#### Try it:
What is needed is the full listing written out exactly, minus the pictures.

#### Provided data:
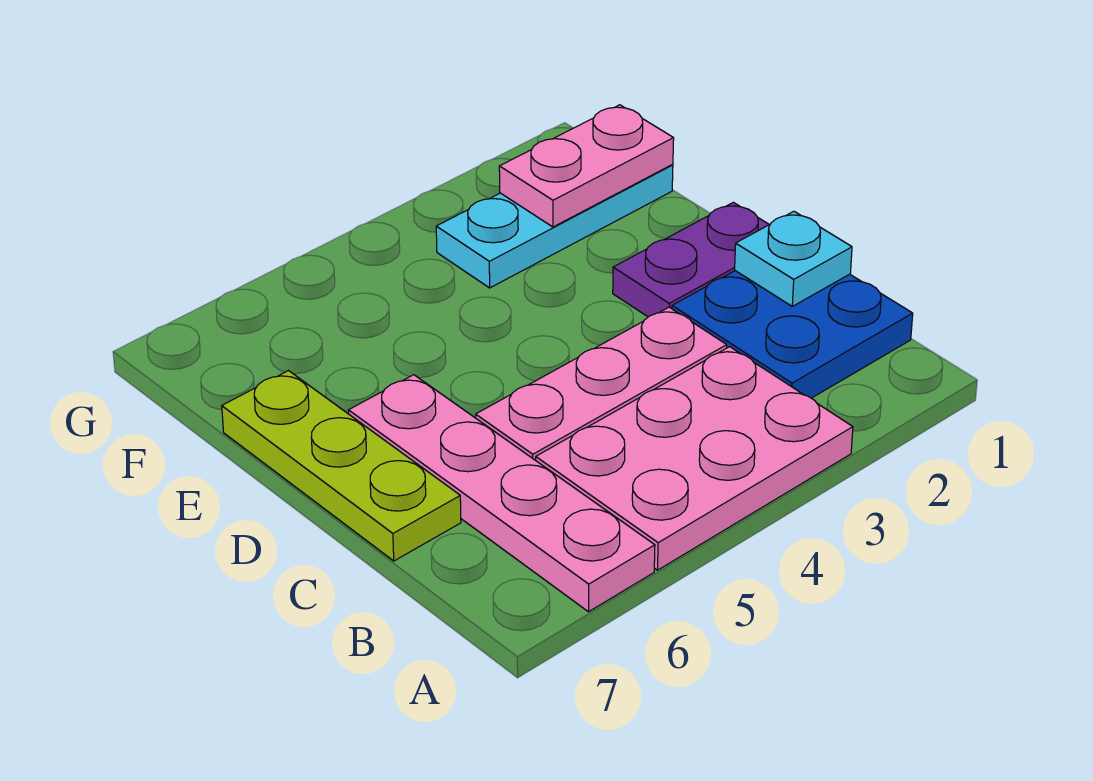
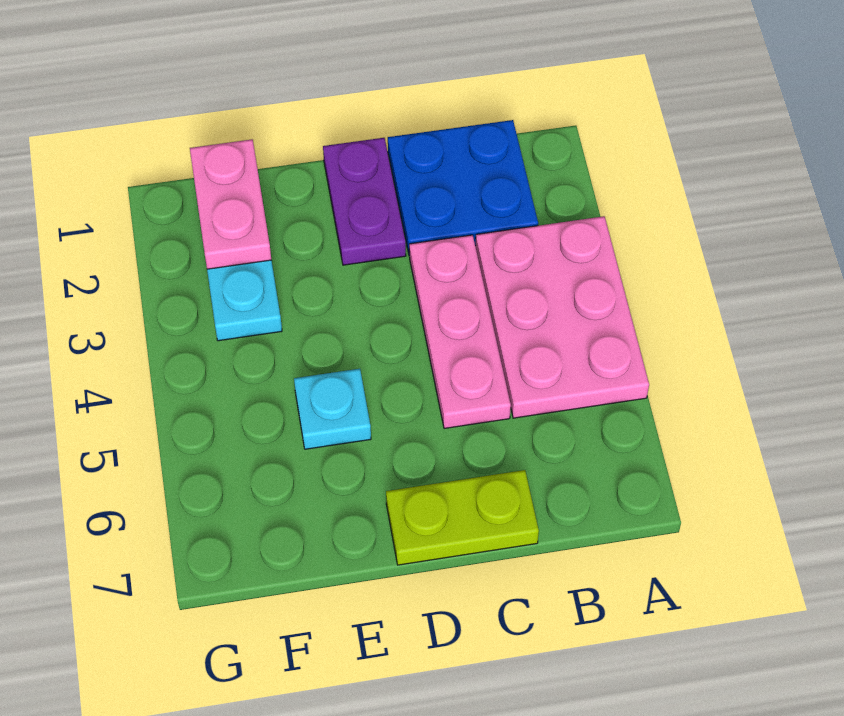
pink plate A6:D6 level 1 -> none
cyan plate C1 level 2 -> cyan plate E5 level 1
lime plate C7:E7 level 1 -> lime plate C7:D7 level 1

#### Your response:
pink plate A6:D6 level 1 -> none
cyan plate C1 level 2 -> cyan plate E5 level 1
lime plate C7:E7 level 1 -> lime plate C7:D7 level 1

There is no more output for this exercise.